▸ **PROBLEM TO SOLVE**: When the line containing "camera: 35 degrees left, 5 degrees down" is found in the data below, copy it and each line after it through the line containing "(728, 292) = (505, 157): pink", exactly and with no others.

▸ **MATERIAL SUPPLIED**:

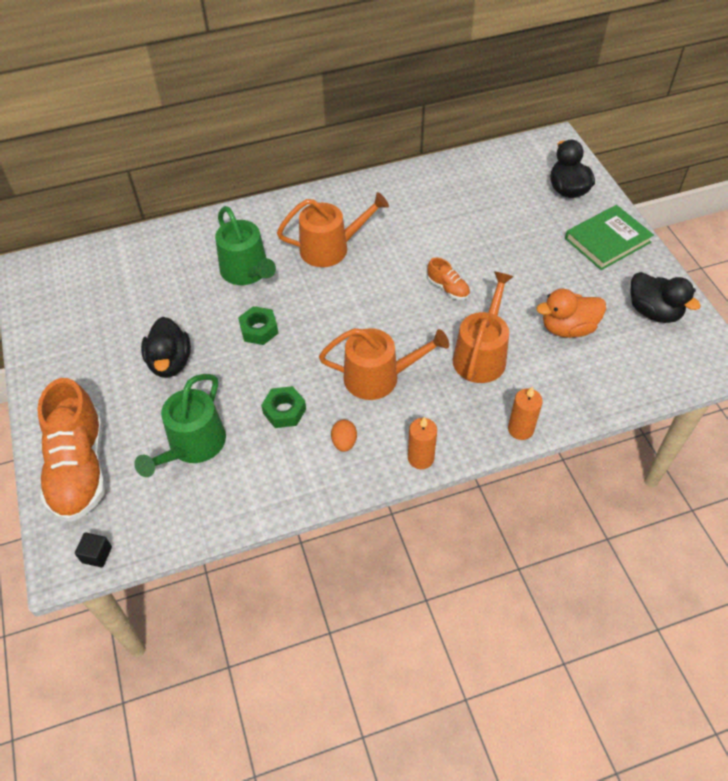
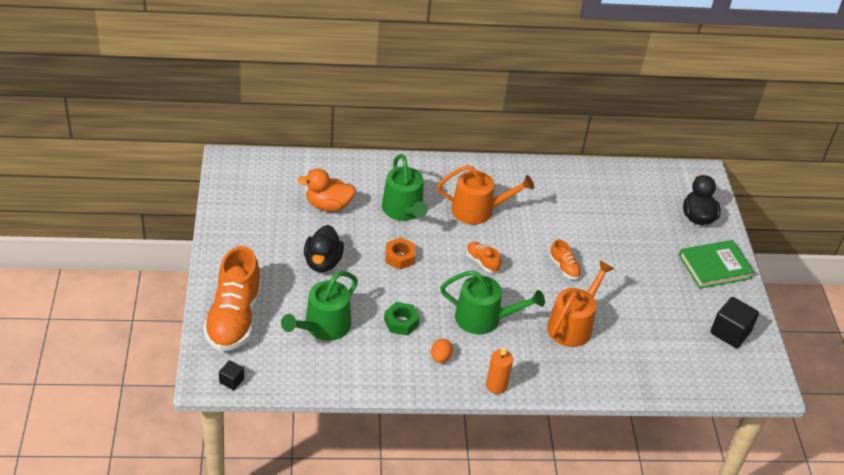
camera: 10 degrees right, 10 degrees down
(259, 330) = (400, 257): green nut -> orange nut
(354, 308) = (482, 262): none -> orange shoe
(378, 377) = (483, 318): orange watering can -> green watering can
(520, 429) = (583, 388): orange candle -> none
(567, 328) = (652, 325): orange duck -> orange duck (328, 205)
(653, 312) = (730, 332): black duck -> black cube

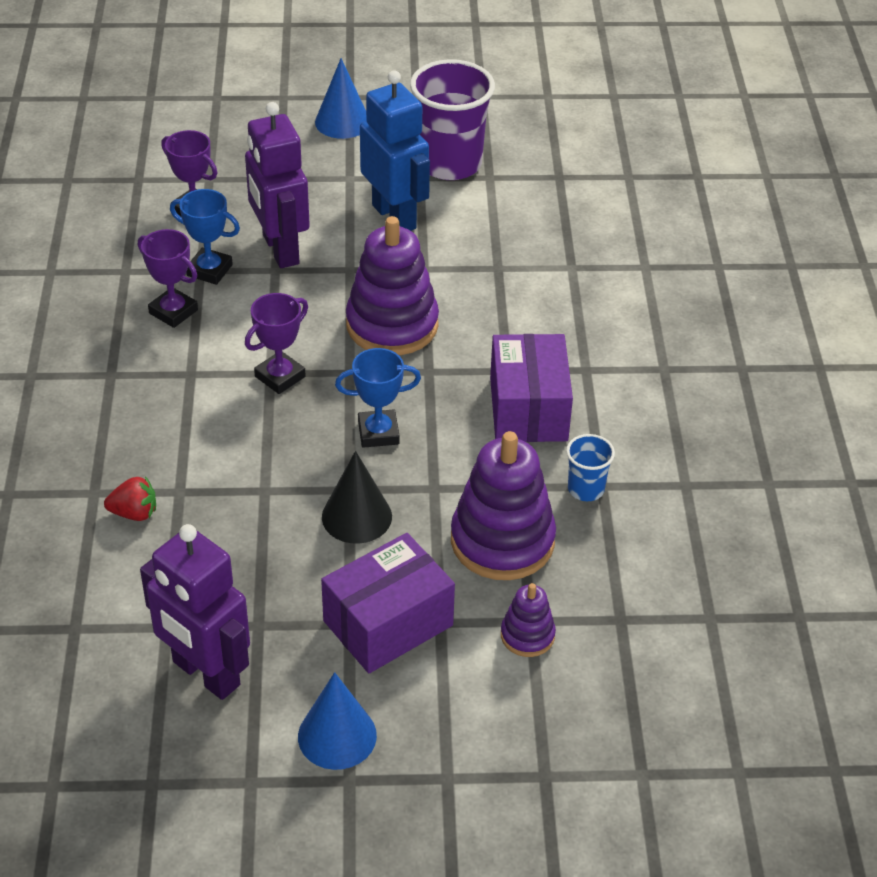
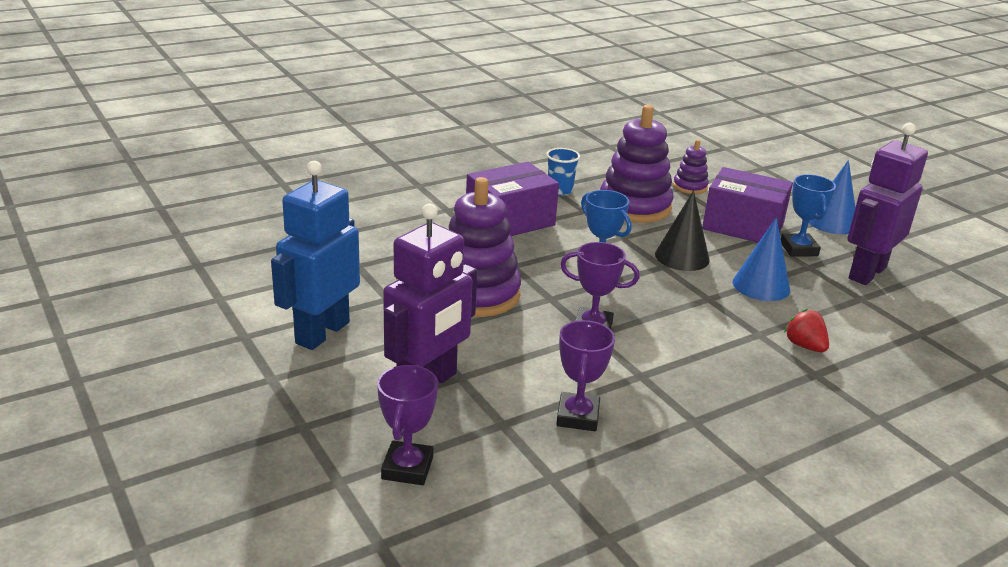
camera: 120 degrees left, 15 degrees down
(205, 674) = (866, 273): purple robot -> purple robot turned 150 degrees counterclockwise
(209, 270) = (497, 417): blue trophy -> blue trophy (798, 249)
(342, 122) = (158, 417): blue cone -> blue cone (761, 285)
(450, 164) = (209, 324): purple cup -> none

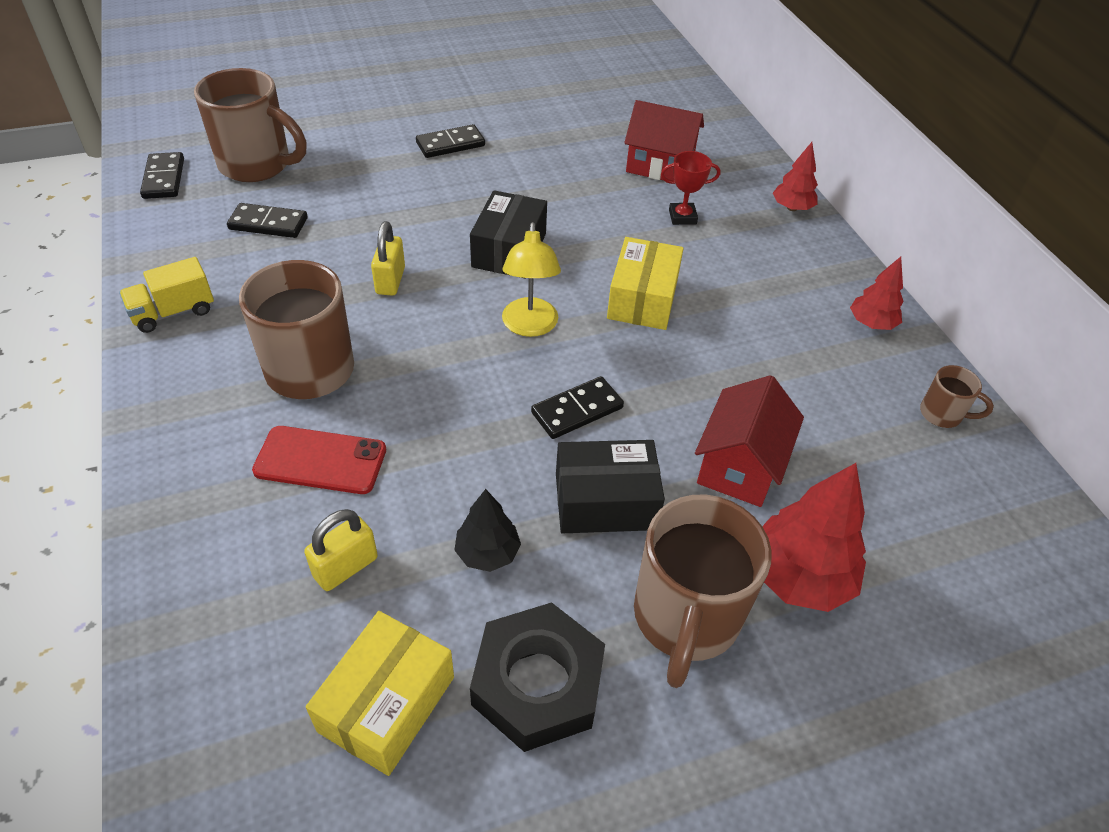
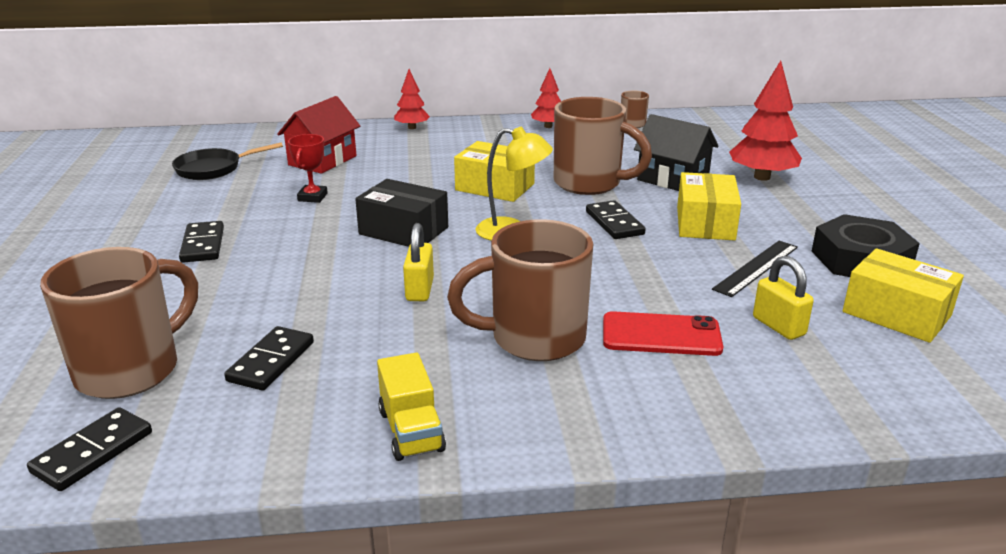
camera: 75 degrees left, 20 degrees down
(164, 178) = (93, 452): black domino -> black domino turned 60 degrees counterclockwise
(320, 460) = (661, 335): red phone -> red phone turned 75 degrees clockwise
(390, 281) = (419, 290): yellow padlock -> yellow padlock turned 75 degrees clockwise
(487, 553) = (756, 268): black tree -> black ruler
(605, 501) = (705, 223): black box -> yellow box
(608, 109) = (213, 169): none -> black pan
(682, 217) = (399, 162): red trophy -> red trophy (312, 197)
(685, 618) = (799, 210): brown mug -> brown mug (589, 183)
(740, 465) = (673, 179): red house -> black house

==

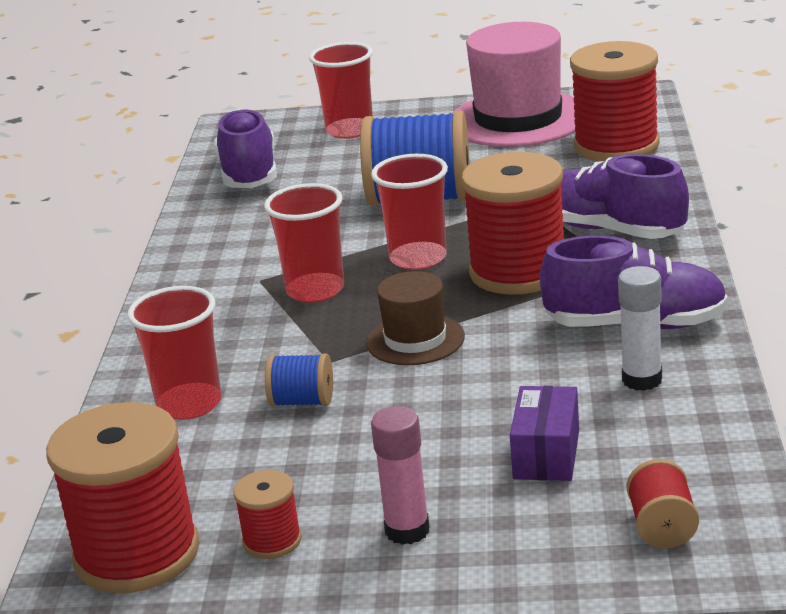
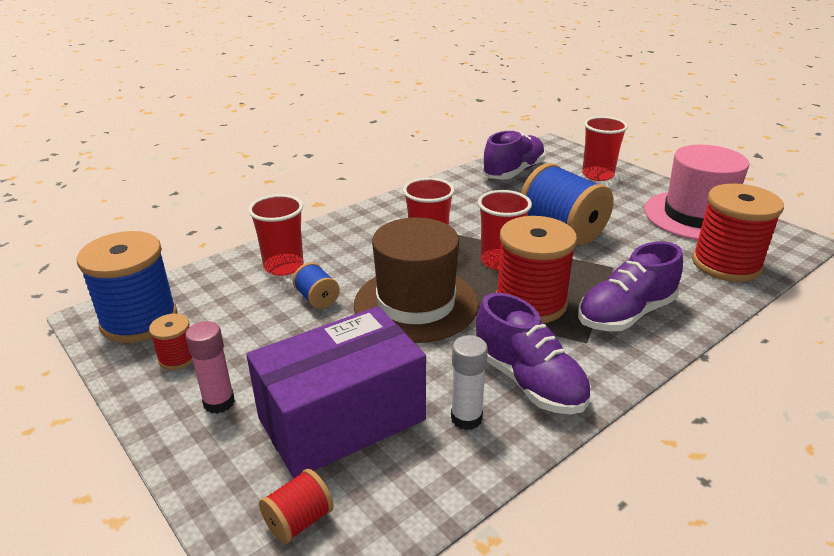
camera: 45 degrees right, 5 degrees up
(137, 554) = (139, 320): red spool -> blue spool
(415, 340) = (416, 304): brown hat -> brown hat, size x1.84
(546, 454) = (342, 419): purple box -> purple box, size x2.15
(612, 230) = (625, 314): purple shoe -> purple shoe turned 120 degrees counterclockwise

==

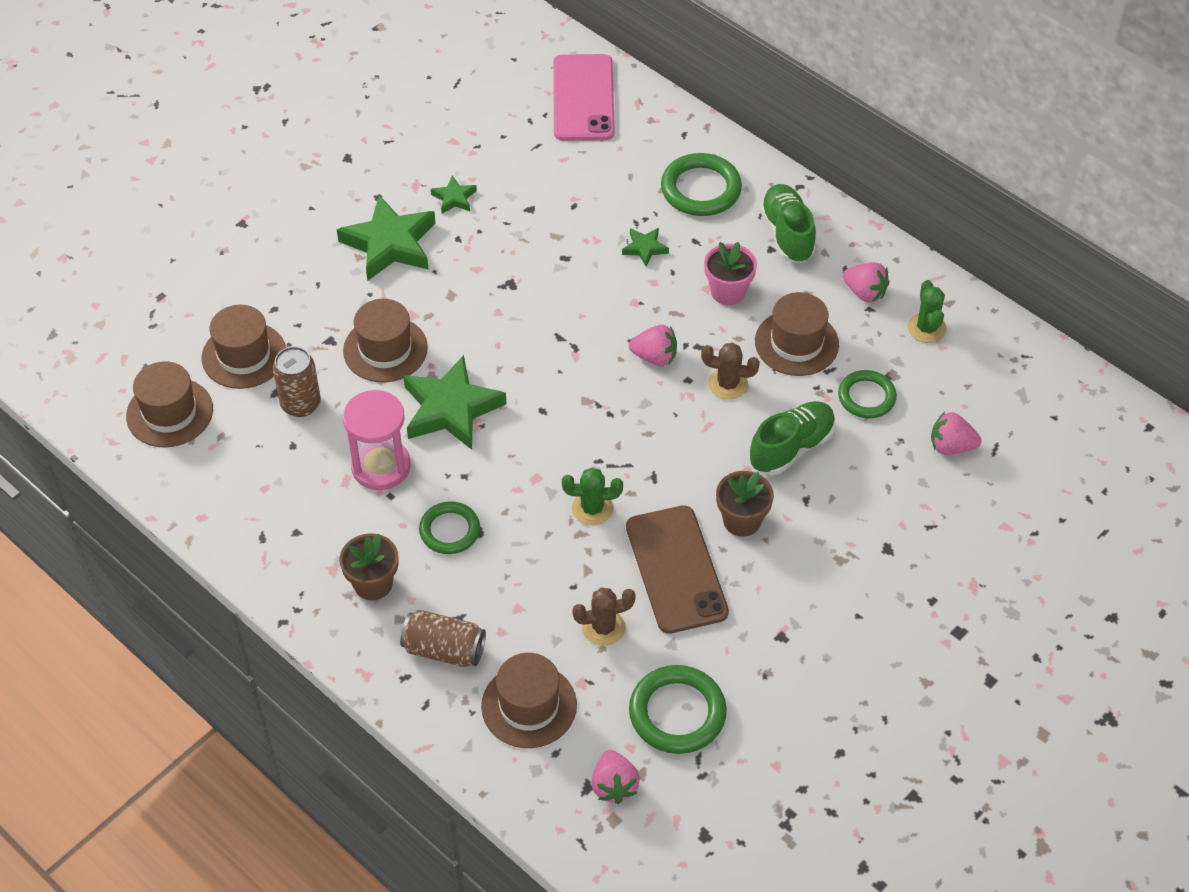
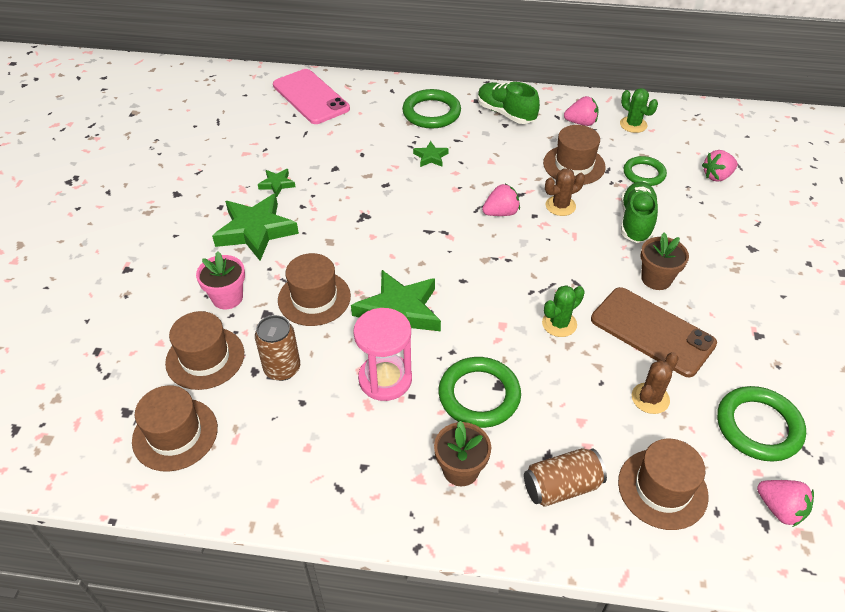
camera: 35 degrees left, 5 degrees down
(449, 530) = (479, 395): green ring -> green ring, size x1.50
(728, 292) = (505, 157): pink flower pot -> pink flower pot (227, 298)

▸ **OUTPUT FOR THIS EXERCISE**:
camera: 35 degrees left, 5 degrees down
(449, 530) = (479, 395): green ring -> green ring, size x1.50
(728, 292) = (505, 157): pink flower pot -> pink flower pot (227, 298)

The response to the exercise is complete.